Count the lines in the entries below that contain the string "kern". Reply with the number only.

=== INFORMATION SHOWN ===

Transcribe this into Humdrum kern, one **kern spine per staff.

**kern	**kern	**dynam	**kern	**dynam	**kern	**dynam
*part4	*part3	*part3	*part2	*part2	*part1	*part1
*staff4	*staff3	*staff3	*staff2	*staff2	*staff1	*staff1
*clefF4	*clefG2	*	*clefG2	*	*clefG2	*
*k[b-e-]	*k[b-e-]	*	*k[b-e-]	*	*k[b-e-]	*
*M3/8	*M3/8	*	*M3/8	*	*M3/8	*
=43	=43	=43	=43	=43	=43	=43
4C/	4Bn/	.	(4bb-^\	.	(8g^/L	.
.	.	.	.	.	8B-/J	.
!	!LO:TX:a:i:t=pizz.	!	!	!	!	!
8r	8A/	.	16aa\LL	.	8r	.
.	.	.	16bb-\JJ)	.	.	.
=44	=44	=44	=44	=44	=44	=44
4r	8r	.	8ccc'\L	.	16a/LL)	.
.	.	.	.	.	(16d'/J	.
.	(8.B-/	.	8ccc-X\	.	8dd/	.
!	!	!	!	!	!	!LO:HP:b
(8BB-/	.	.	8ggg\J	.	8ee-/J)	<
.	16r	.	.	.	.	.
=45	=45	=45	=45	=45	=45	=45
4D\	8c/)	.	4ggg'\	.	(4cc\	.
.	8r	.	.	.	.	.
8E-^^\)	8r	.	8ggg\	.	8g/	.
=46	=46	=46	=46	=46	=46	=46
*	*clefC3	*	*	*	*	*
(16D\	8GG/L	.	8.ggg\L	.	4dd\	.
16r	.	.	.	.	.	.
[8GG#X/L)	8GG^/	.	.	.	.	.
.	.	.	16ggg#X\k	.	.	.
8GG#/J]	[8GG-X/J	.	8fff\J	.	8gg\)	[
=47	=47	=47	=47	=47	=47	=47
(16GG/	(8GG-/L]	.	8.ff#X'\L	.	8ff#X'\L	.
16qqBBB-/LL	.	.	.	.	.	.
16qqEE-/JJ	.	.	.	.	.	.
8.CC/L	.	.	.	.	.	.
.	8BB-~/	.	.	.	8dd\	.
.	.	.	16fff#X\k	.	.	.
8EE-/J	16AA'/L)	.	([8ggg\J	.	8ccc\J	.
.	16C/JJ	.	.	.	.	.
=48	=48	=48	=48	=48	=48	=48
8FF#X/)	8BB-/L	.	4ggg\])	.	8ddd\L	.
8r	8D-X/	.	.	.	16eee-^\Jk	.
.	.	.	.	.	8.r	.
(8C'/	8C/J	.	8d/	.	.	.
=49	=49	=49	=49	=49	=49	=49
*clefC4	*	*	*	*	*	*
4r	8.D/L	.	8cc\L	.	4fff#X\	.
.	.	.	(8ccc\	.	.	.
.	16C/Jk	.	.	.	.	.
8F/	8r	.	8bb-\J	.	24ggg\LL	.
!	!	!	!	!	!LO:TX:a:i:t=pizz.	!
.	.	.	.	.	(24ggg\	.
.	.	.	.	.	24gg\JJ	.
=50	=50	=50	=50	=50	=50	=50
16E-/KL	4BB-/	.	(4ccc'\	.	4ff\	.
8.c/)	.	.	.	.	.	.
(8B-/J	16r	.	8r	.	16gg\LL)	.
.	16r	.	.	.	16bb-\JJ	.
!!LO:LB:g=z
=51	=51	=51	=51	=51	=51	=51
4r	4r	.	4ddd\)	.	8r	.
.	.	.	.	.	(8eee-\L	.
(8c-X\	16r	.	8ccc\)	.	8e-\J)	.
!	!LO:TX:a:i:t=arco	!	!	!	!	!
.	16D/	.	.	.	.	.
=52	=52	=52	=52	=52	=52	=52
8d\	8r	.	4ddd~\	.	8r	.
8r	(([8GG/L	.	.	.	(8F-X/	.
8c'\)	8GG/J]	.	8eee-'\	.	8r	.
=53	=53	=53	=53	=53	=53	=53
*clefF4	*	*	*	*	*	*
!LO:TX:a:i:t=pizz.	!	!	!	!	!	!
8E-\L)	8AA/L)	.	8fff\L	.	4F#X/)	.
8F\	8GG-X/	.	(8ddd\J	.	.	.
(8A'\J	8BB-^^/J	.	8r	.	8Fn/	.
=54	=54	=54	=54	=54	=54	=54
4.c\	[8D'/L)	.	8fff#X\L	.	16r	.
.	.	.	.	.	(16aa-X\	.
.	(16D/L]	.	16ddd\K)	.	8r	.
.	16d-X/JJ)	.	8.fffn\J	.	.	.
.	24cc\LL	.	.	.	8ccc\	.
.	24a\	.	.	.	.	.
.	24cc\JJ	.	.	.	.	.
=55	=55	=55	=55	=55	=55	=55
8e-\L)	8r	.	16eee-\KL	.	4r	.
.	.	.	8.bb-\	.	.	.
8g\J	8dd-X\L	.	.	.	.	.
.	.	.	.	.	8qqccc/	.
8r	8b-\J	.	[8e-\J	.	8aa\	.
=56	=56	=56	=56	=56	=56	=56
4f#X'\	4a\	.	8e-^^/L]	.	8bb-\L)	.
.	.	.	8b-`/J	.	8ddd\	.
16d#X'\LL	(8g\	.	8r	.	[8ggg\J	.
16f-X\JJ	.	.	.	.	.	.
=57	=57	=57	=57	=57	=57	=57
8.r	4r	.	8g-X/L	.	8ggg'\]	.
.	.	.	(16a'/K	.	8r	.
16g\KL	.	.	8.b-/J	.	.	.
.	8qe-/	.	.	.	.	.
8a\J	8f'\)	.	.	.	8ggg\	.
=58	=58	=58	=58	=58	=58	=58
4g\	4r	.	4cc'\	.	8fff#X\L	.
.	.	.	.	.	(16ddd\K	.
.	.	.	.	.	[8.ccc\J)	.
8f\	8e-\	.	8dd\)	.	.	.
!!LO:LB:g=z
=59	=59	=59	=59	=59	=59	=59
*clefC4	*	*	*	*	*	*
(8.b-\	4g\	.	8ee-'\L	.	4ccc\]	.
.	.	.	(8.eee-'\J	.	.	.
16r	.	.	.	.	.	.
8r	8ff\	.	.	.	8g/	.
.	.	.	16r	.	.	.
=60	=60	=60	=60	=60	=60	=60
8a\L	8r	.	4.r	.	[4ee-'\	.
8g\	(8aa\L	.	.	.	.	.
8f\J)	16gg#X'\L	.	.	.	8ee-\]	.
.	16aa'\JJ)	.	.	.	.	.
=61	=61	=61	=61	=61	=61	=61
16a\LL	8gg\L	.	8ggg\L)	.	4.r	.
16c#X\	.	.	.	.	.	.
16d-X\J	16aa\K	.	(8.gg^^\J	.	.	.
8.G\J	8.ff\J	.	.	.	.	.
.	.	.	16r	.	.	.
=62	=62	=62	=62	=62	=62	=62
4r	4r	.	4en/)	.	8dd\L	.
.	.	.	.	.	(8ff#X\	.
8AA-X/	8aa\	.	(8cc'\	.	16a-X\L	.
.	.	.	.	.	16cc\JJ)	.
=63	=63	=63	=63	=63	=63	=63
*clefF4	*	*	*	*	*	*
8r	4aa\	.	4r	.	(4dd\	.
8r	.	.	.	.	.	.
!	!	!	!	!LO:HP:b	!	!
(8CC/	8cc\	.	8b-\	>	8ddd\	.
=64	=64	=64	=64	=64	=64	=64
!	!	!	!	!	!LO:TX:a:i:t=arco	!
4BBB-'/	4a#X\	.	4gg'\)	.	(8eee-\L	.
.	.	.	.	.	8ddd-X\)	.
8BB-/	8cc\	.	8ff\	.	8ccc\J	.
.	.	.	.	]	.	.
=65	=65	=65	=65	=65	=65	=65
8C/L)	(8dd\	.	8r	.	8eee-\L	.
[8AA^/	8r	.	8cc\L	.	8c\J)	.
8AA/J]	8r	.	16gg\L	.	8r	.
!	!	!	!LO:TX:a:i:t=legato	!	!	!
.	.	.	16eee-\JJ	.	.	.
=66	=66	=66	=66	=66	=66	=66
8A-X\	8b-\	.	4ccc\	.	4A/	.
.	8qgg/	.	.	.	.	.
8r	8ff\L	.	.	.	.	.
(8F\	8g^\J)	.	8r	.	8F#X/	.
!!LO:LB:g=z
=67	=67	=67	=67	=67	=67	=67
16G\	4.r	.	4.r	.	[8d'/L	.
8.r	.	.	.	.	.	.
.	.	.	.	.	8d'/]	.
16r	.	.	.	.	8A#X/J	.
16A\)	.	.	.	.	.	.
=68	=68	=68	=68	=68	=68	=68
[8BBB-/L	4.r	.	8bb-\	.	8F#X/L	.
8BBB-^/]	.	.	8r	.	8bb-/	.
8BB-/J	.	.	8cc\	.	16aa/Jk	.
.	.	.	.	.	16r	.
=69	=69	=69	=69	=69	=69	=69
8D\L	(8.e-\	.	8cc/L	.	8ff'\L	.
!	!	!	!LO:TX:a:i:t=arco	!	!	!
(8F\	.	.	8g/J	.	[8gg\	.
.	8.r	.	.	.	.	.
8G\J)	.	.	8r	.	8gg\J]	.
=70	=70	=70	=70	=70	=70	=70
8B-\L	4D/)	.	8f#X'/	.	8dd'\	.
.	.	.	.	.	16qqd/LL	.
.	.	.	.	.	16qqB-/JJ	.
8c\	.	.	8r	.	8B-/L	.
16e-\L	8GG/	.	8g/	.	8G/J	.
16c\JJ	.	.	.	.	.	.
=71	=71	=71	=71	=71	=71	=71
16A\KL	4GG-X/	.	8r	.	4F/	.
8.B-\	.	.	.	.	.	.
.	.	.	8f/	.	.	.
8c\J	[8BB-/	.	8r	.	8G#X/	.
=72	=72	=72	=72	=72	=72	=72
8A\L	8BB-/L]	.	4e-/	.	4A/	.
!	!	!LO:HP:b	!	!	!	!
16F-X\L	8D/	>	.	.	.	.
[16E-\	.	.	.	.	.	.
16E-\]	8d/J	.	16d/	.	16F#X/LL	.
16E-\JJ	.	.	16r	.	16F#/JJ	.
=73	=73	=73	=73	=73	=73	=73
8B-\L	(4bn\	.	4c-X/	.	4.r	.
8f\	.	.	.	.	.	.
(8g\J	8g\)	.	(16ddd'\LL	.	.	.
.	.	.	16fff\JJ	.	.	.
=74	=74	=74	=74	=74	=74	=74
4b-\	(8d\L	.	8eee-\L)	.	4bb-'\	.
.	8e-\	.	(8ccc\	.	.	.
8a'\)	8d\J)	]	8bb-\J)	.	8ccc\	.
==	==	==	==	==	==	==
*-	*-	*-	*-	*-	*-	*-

===

— RESPONSE TO THE TASK —
2